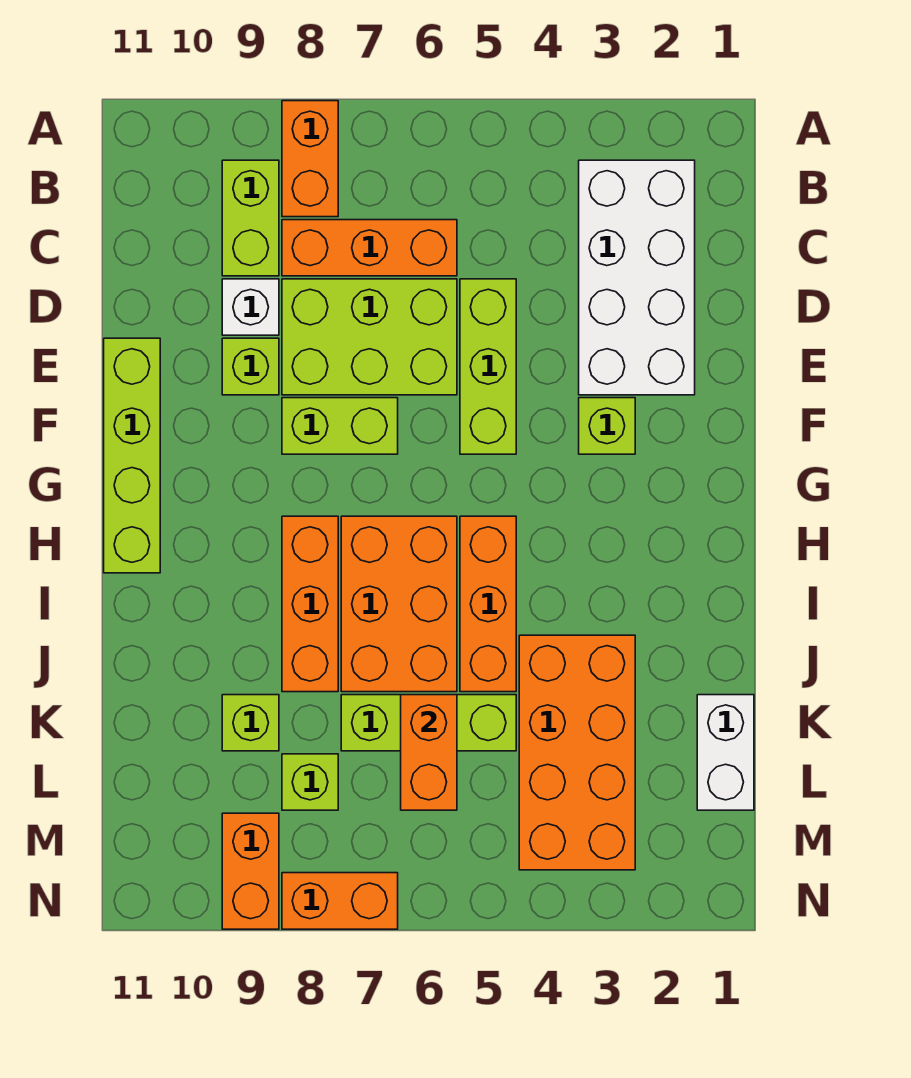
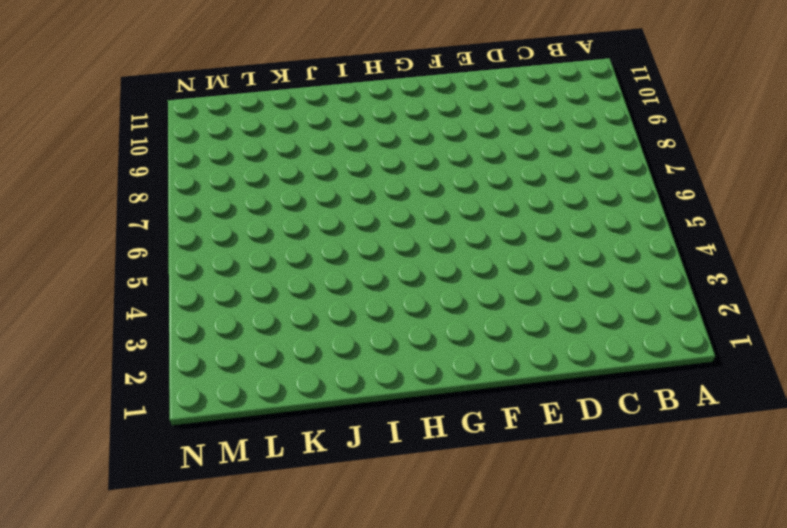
none -> orange brick A8:B8 level 1
none -> white brick B2:E3 level 1
none -> lime brick B9:C9 level 1

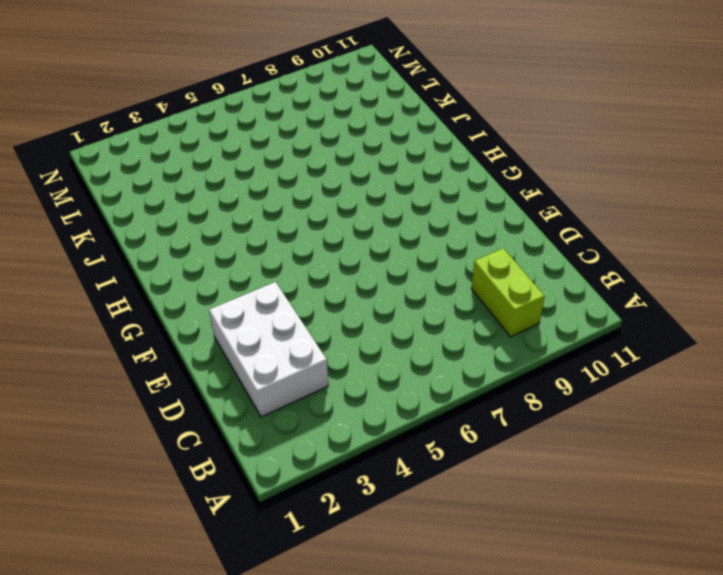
white brick C2:E3 level 1 -> white brick B2:E3 level 1
none -> orange brick A8:B8 level 1
none -> orange brick C6:C8 level 1
none -> lime brick D5:F5 level 1

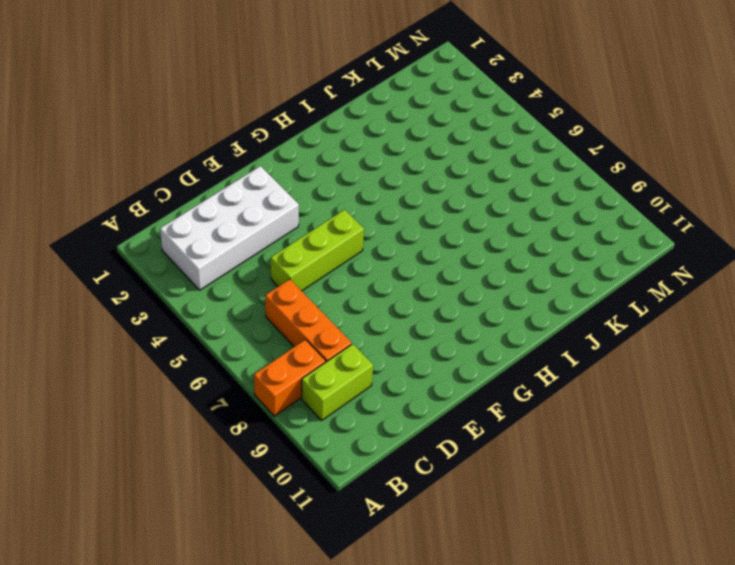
none -> lime brick D6:E8 level 1
none -> white brick D9 level 1
none -> lime brick E9 level 1

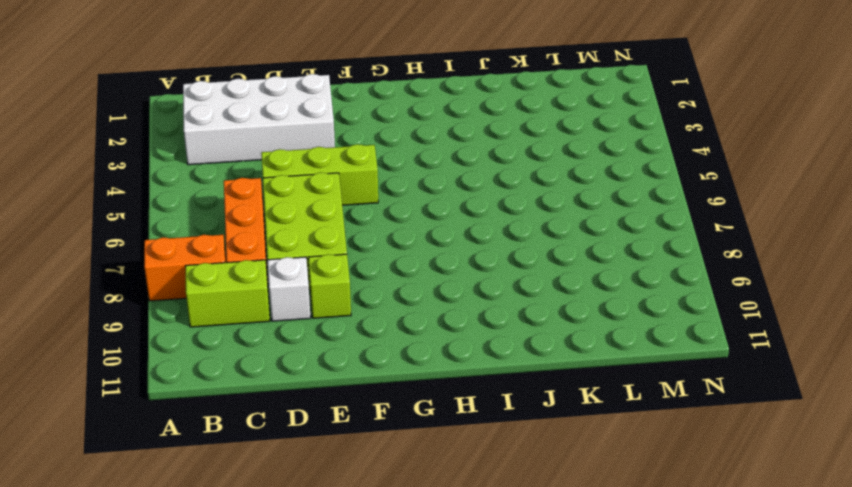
none -> lime brick E11:H11 level 1
none -> lime brick F3 level 1
none -> lime brick F7:F8 level 1

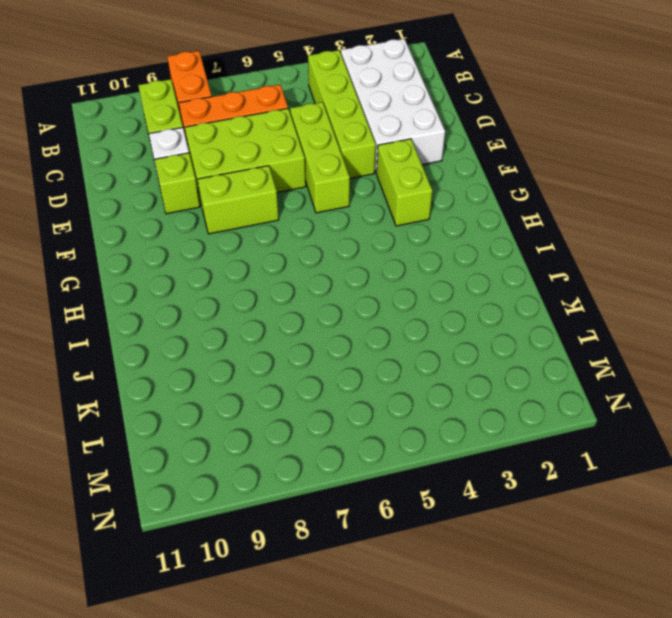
lime brick B4:E4 level 1 -> lime brick E11:H11 level 1
lime brick F3:G3 level 1 -> lime brick F3 level 1
none -> orange brick H5:J5 level 1
none -> orange brick H6:J7 level 1
none -> orange brick H8:J8 level 1

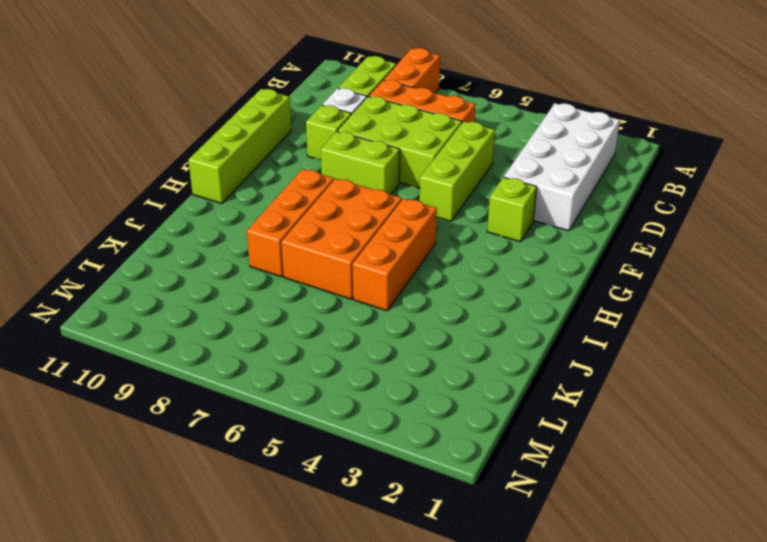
none -> orange brick J3:M4 level 1
none -> white brick K1:L1 level 1
none -> lime brick K5:K7 level 1

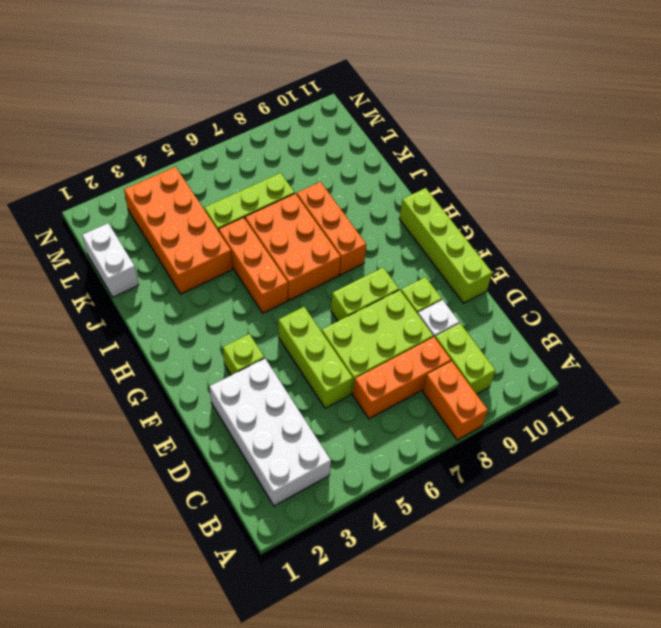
none -> lime brick K9 level 1
none -> lime brick L8 level 1
none -> orange brick M9:N9 level 1

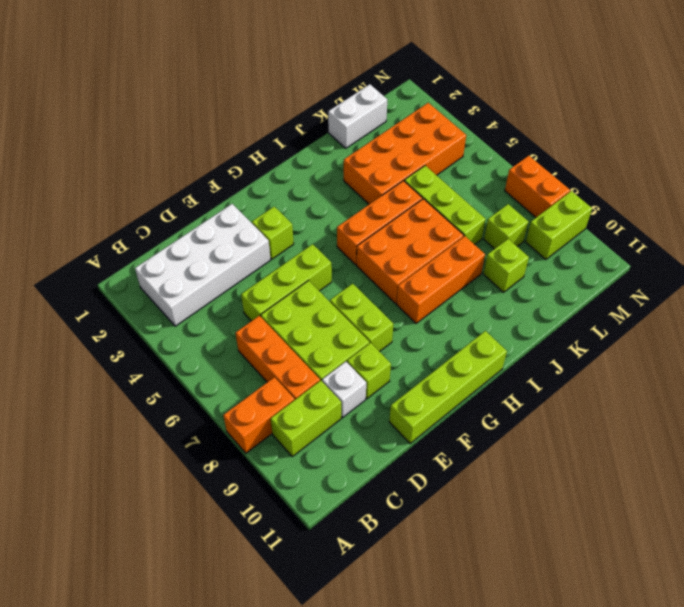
lime brick M9:N9 level 1 -> orange brick M9:N9 level 1
none -> orange brick K6:L6 level 2

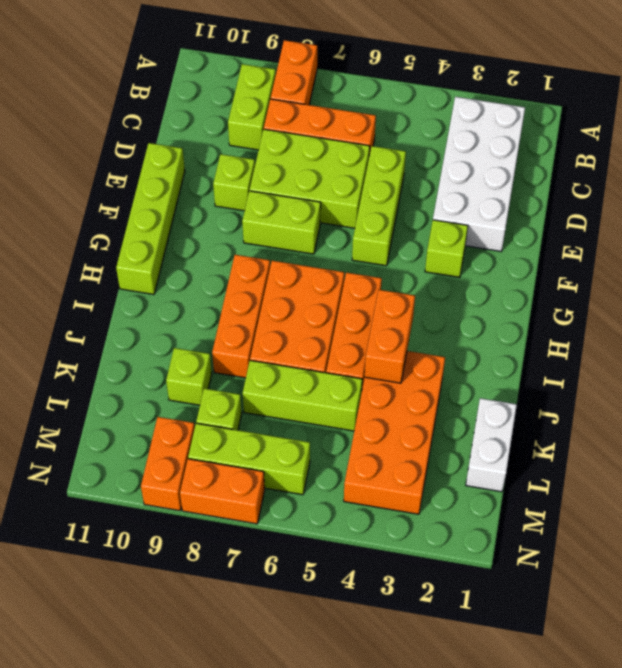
orange brick I4:J4 level 2 -> orange brick K6:L6 level 2
lime brick M6:M8 level 1 -> none
none -> white brick D9 level 1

....

▶ Task directions
Repeat every entry above exactly as written and omit any pictures it holds.

▶ Response below
none -> orange brick A8:B8 level 1
none -> white brick B2:E3 level 1
none -> lime brick B9:C9 level 1

white brick C2:E3 level 1 -> white brick B2:E3 level 1
none -> orange brick A8:B8 level 1
none -> orange brick C6:C8 level 1
none -> lime brick D5:F5 level 1

none -> lime brick D6:E8 level 1
none -> white brick D9 level 1
none -> lime brick E9 level 1

none -> lime brick E11:H11 level 1
none -> lime brick F3 level 1
none -> lime brick F7:F8 level 1

lime brick B4:E4 level 1 -> lime brick E11:H11 level 1
lime brick F3:G3 level 1 -> lime brick F3 level 1
none -> orange brick H5:J5 level 1
none -> orange brick H6:J7 level 1
none -> orange brick H8:J8 level 1

none -> orange brick J3:M4 level 1
none -> white brick K1:L1 level 1
none -> lime brick K5:K7 level 1

none -> lime brick K9 level 1
none -> lime brick L8 level 1
none -> orange brick M9:N9 level 1

lime brick M9:N9 level 1 -> orange brick M9:N9 level 1
none -> orange brick K6:L6 level 2

orange brick I4:J4 level 2 -> orange brick K6:L6 level 2
lime brick M6:M8 level 1 -> none
none -> white brick D9 level 1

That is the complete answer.